**Data segment**

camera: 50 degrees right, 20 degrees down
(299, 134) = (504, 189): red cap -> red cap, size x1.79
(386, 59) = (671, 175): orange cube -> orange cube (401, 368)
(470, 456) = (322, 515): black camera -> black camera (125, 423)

**Task description**
Your answer should be one number: how many lines above contain "camera".

**The answer**
2